**TASK TO COMPLETE**
Reproduce the records precisely. Every line should be included.

◆ ◆ ◆

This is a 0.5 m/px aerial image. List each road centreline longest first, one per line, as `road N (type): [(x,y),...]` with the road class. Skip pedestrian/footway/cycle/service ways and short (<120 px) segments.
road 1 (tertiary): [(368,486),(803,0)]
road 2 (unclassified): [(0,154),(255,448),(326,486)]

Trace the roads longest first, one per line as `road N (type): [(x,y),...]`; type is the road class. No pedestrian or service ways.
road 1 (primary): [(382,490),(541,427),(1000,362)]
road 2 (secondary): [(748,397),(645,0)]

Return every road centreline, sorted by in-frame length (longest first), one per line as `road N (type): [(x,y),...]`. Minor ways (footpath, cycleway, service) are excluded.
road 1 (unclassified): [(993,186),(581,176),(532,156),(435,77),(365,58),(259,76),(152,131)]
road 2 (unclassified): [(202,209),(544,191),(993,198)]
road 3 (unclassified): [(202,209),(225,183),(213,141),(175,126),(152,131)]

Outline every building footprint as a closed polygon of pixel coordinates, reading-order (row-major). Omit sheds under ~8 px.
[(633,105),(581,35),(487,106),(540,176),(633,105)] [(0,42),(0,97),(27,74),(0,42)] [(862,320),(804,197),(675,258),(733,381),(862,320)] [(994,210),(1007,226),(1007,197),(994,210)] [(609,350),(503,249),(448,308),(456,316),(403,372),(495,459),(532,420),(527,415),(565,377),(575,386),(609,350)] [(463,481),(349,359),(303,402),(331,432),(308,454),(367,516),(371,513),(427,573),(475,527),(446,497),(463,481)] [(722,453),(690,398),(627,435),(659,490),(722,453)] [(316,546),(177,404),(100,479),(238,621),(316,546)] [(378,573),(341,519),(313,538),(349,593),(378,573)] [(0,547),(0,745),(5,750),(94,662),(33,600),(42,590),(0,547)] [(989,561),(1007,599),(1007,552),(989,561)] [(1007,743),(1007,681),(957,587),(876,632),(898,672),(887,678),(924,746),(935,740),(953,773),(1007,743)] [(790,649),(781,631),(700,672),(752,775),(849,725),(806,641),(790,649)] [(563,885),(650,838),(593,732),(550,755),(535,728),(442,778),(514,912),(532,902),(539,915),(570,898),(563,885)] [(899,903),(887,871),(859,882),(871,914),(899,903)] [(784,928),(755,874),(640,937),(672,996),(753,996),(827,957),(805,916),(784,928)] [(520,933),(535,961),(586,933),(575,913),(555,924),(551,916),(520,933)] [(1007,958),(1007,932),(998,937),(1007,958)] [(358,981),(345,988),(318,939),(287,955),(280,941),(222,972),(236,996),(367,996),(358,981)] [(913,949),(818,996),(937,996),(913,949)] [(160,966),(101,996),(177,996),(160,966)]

◆ ◆ ◆

**ANSWER SECTION**
This is a 0.5 m/px aerial image. List each road centreline longest first, one per line, as `road N (type): [(x,y),...]` with the road class. Skip pedestrian/footway/cycle/service ways and short (<120 px) segments.
road 1 (tertiary): [(368,486),(803,0)]
road 2 (unclassified): [(0,154),(255,448),(326,486)]

Trace the roads longest first, one per line as `road N (type): [(x,y),...]`; type is the road class. No pedestrian or service ways.
road 1 (primary): [(382,490),(541,427),(1000,362)]
road 2 (secondary): [(748,397),(645,0)]

Return every road centreline, sorted by in-frame length (longest first), one per line as `road N (type): [(x,y),...]`. Minor ways (footpath, cycleway, service) are excluded.
road 1 (unclassified): [(993,186),(581,176),(532,156),(435,77),(365,58),(259,76),(152,131)]
road 2 (unclassified): [(202,209),(544,191),(993,198)]
road 3 (unclassified): [(202,209),(225,183),(213,141),(175,126),(152,131)]

Outline every building footprint as a closed polygon of pixel coordinates, reading-order (row-major). Omit sheds under ~8 px.
[(633,105),(581,35),(487,106),(540,176),(633,105)] [(0,42),(0,97),(27,74),(0,42)] [(862,320),(804,197),(675,258),(733,381),(862,320)] [(994,210),(1007,226),(1007,197),(994,210)] [(609,350),(503,249),(448,308),(456,316),(403,372),(495,459),(532,420),(527,415),(565,377),(575,386),(609,350)] [(463,481),(349,359),(303,402),(331,432),(308,454),(367,516),(371,513),(427,573),(475,527),(446,497),(463,481)] [(722,453),(690,398),(627,435),(659,490),(722,453)] [(316,546),(177,404),(100,479),(238,621),(316,546)] [(378,573),(341,519),(313,538),(349,593),(378,573)] [(0,547),(0,745),(5,750),(94,662),(33,600),(42,590),(0,547)] [(989,561),(1007,599),(1007,552),(989,561)] [(1007,743),(1007,681),(957,587),(876,632),(898,672),(887,678),(924,746),(935,740),(953,773),(1007,743)] [(790,649),(781,631),(700,672),(752,775),(849,725),(806,641),(790,649)] [(563,885),(650,838),(593,732),(550,755),(535,728),(442,778),(514,912),(532,902),(539,915),(570,898),(563,885)] [(899,903),(887,871),(859,882),(871,914),(899,903)] [(784,928),(755,874),(640,937),(672,996),(753,996),(827,957),(805,916),(784,928)] [(520,933),(535,961),(586,933),(575,913),(555,924),(551,916),(520,933)] [(1007,958),(1007,932),(998,937),(1007,958)] [(358,981),(345,988),(318,939),(287,955),(280,941),(222,972),(236,996),(367,996),(358,981)] [(913,949),(818,996),(937,996),(913,949)] [(160,966),(101,996),(177,996),(160,966)]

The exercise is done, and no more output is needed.